• Aim of the exercise
Copy out each line of the material in which the word "cone" can be found.

• Records provided
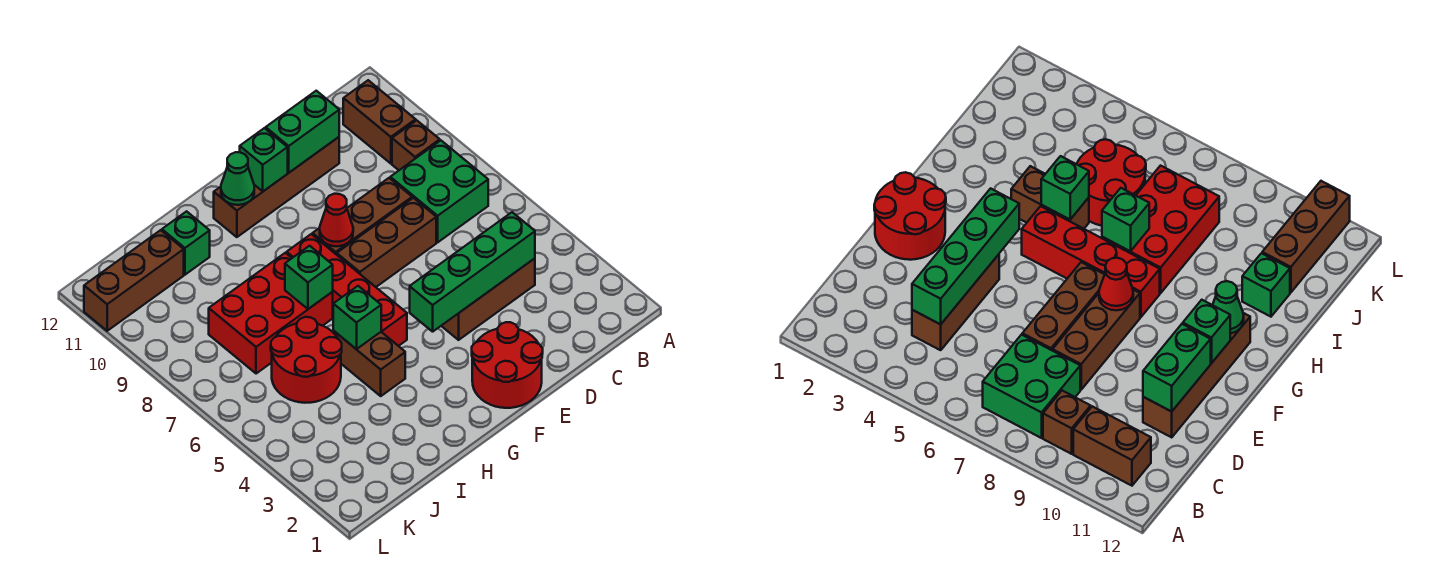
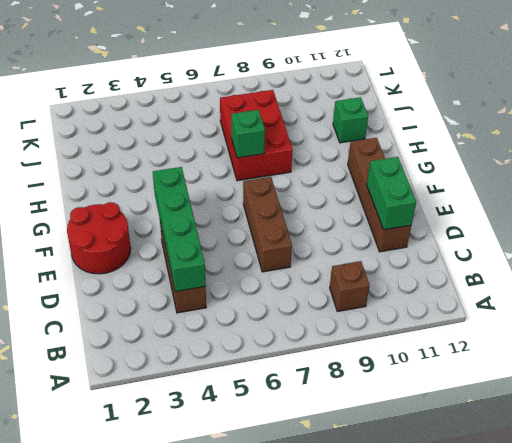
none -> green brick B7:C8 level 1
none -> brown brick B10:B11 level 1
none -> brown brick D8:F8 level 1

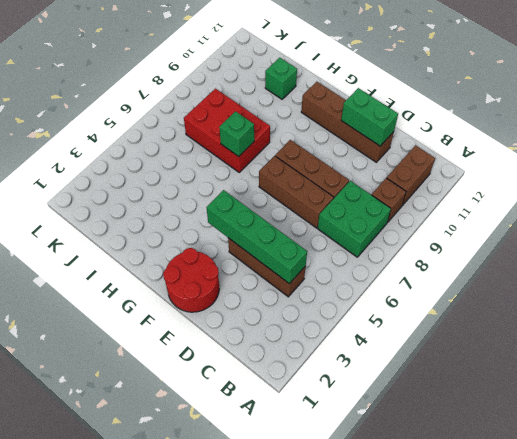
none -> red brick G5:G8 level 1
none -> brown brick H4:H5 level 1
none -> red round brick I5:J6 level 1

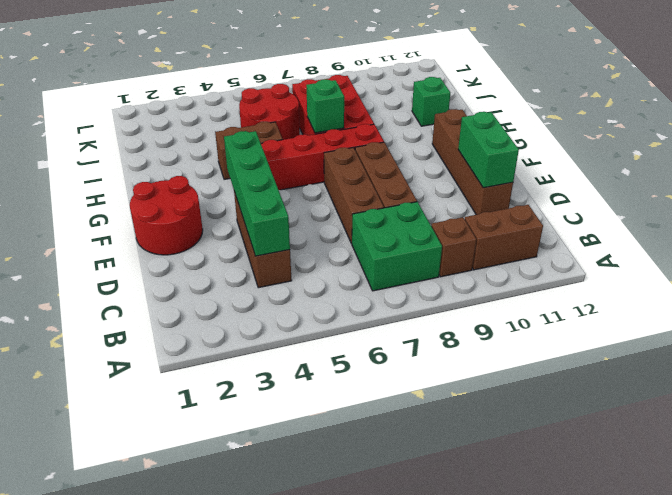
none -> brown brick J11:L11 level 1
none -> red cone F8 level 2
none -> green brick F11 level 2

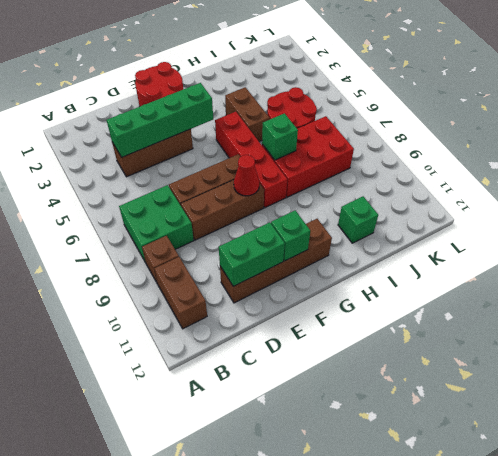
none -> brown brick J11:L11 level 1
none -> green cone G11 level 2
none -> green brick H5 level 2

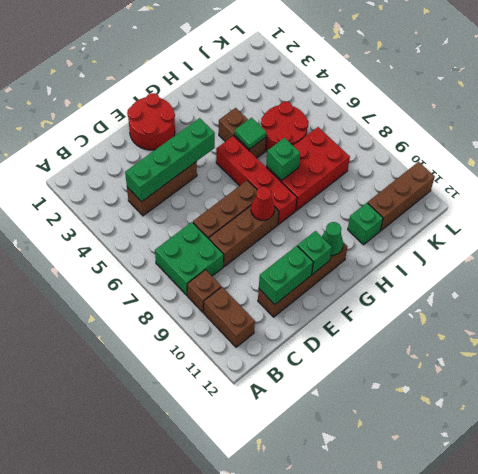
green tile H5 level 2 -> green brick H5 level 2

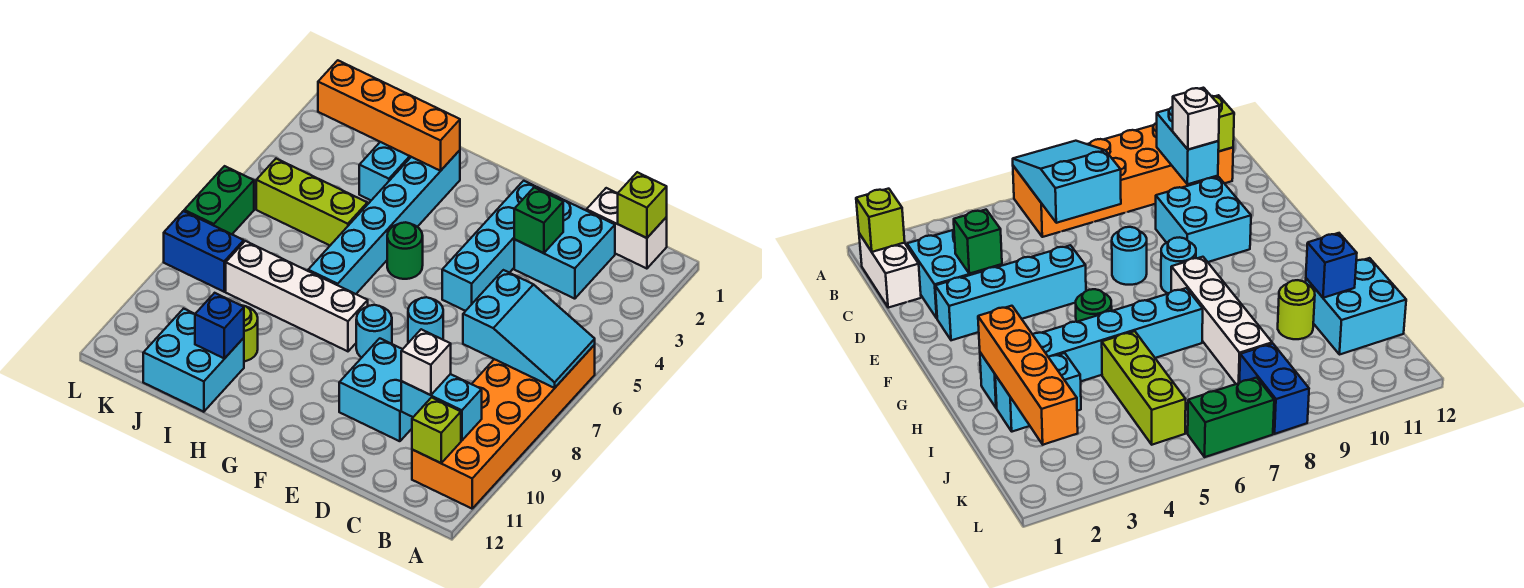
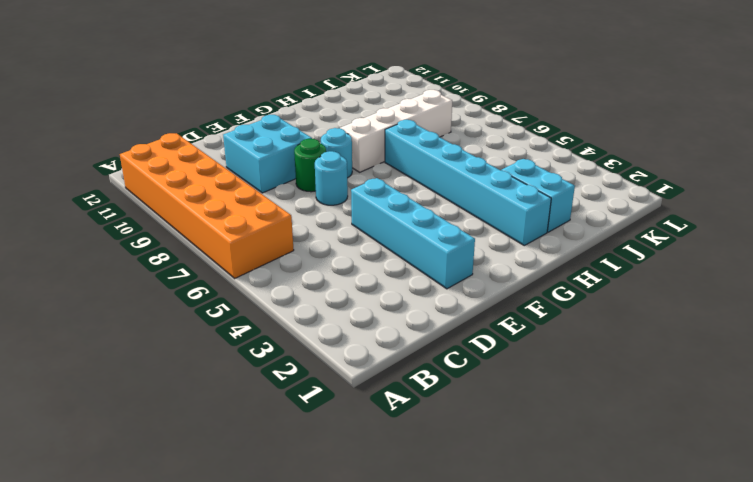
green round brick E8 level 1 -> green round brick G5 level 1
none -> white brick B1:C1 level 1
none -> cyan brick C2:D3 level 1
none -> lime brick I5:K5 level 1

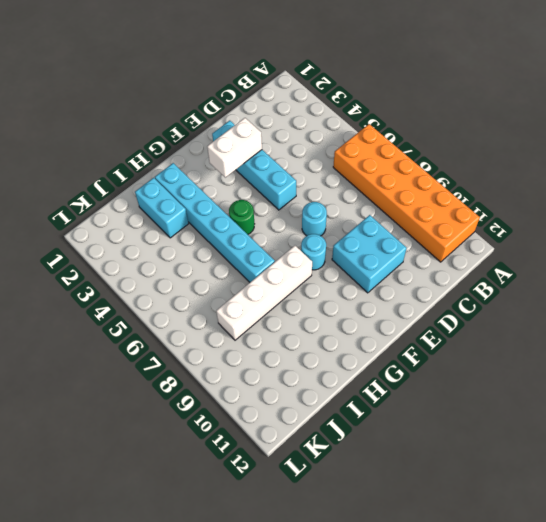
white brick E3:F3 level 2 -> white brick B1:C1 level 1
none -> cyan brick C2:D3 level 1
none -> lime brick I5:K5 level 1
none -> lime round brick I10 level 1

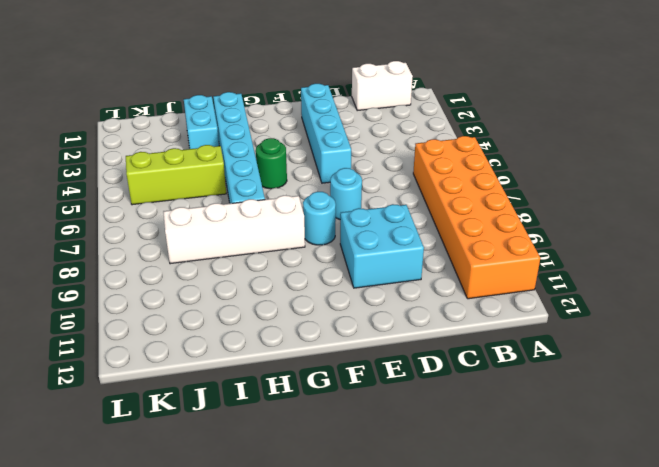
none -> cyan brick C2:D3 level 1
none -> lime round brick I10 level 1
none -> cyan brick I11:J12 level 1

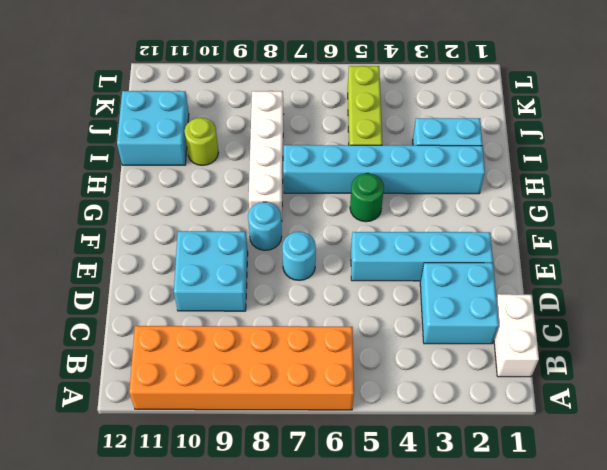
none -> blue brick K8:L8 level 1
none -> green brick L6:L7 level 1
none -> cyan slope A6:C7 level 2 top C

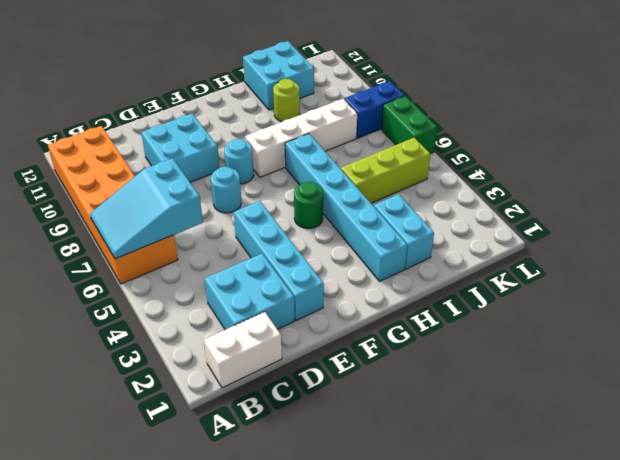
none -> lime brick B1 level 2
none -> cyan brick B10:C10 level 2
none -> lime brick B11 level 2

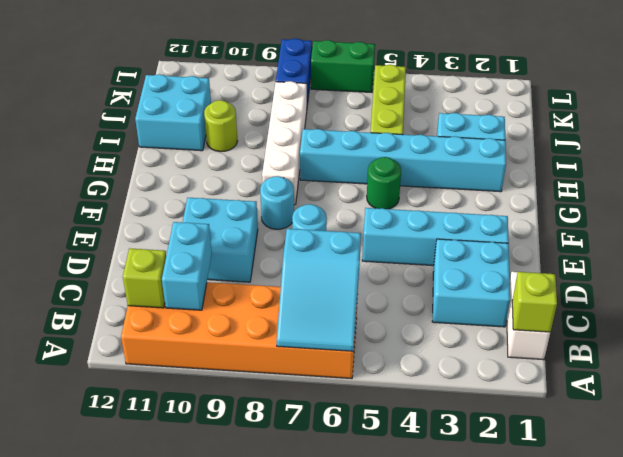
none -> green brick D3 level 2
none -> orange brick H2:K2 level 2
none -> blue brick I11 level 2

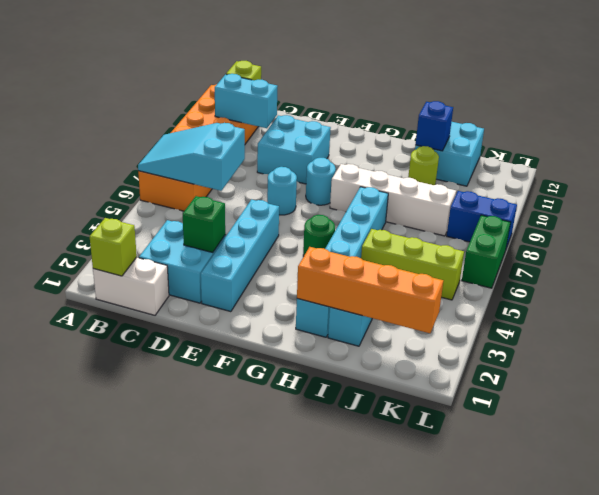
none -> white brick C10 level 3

• Response
none -> red cone F8 level 2
none -> green cone G11 level 2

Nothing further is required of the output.